* GIVEN INFORMATION:
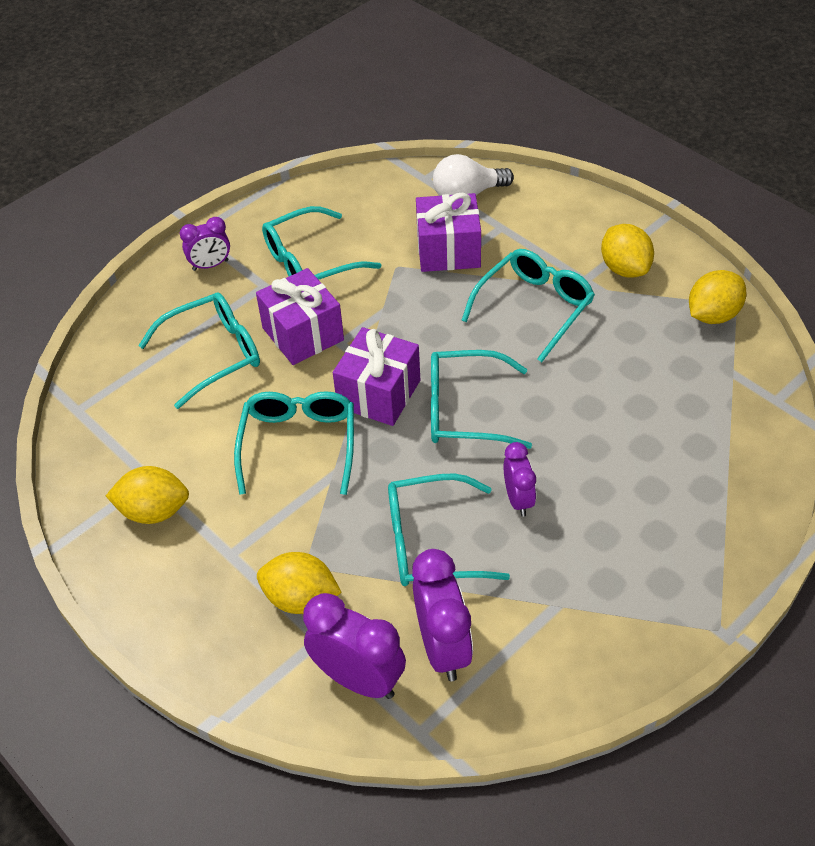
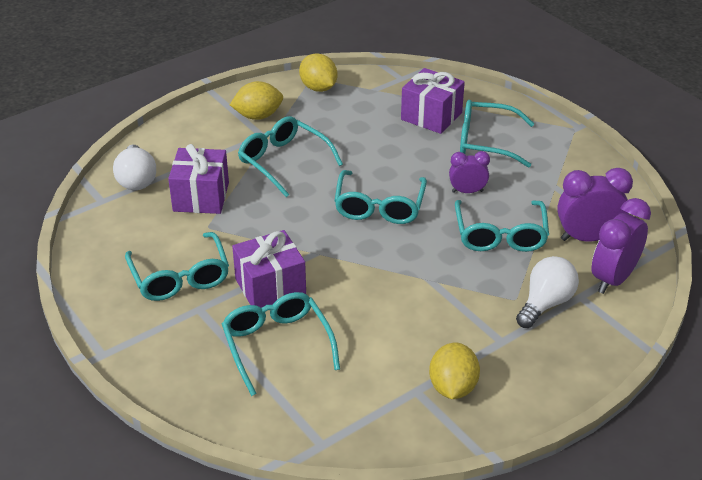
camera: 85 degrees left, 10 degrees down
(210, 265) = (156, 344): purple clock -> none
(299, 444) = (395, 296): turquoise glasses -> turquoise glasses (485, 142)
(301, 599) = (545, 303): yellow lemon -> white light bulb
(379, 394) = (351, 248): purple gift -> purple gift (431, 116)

* PROBLEM DETAILS: Restate word for word the lines from the line containing "(210, 265) = (156, 344): purple clock -> none" through the last line of the listing, inclusive, and nothing beyond them.

* EXPECTED ANSWER:
(210, 265) = (156, 344): purple clock -> none
(299, 444) = (395, 296): turquoise glasses -> turquoise glasses (485, 142)
(301, 599) = (545, 303): yellow lemon -> white light bulb
(379, 394) = (351, 248): purple gift -> purple gift (431, 116)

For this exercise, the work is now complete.